Reproduce nothing but the lines from the one with "(364, 529) = (286, 455): none -> brown cube" down to the last line of the data below.

[Excerpts from a dataset]
---*---

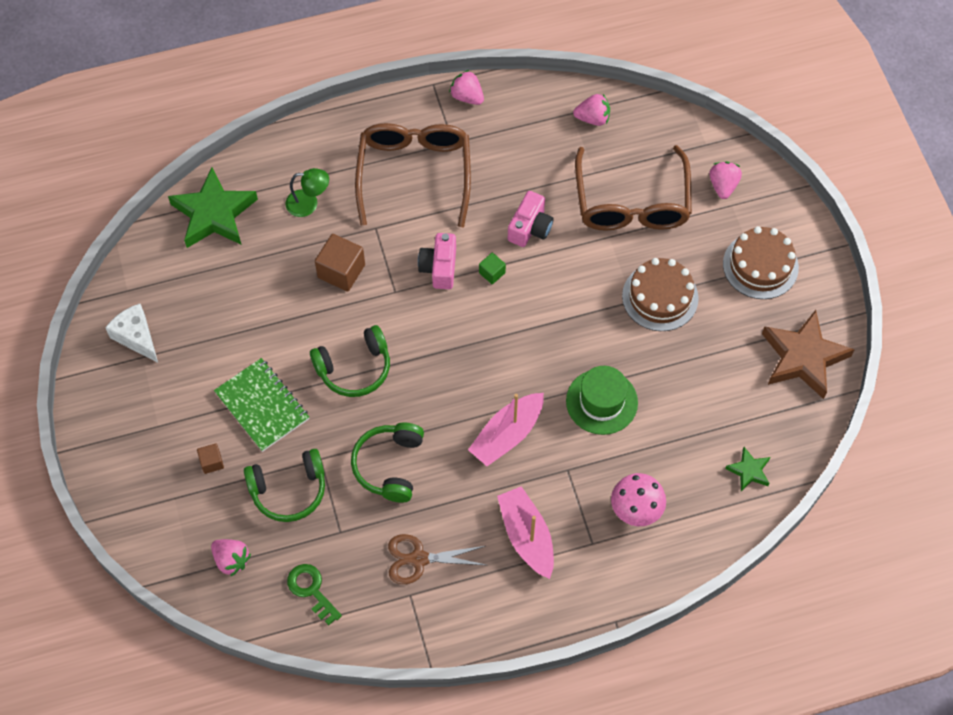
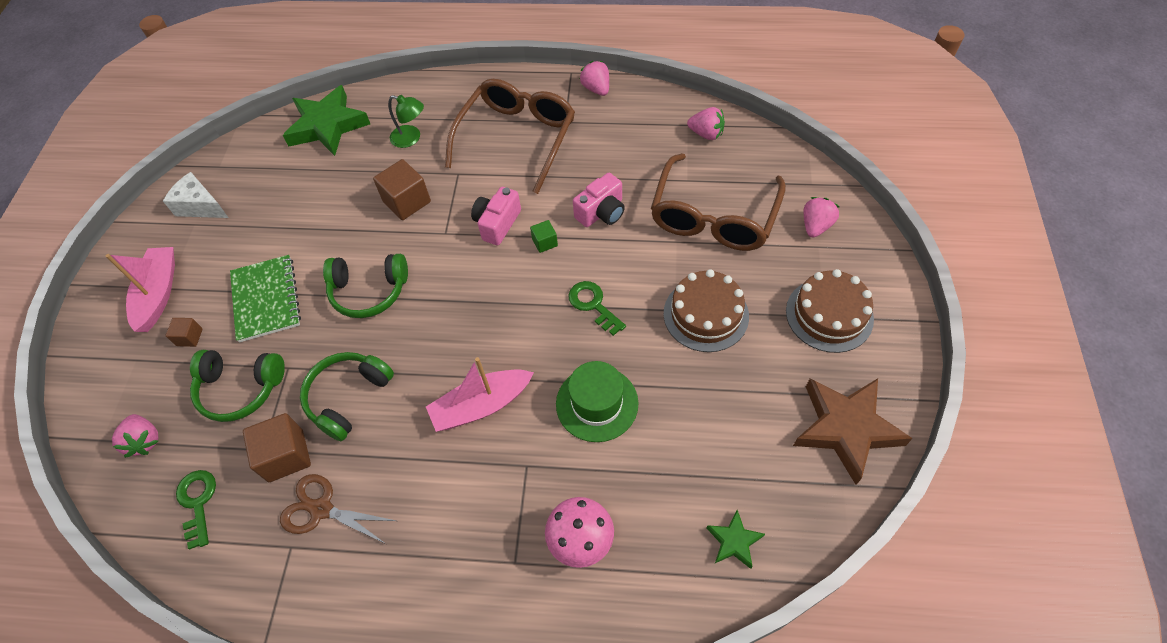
camera: 25 degrees right, 5 degrees down
(136, 337) = (200, 206): white cheese -> white cheese turned 45 degrees counterclockwise
(364, 529) = (286, 455): none -> brown cube
(526, 536) = (446, 526): pink boat -> pink boat (158, 294)
(561, 318) = (593, 305): none -> green key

---*---

> **Result of the task**
(364, 529) = (286, 455): none -> brown cube
(526, 536) = (446, 526): pink boat -> pink boat (158, 294)
(561, 318) = (593, 305): none -> green key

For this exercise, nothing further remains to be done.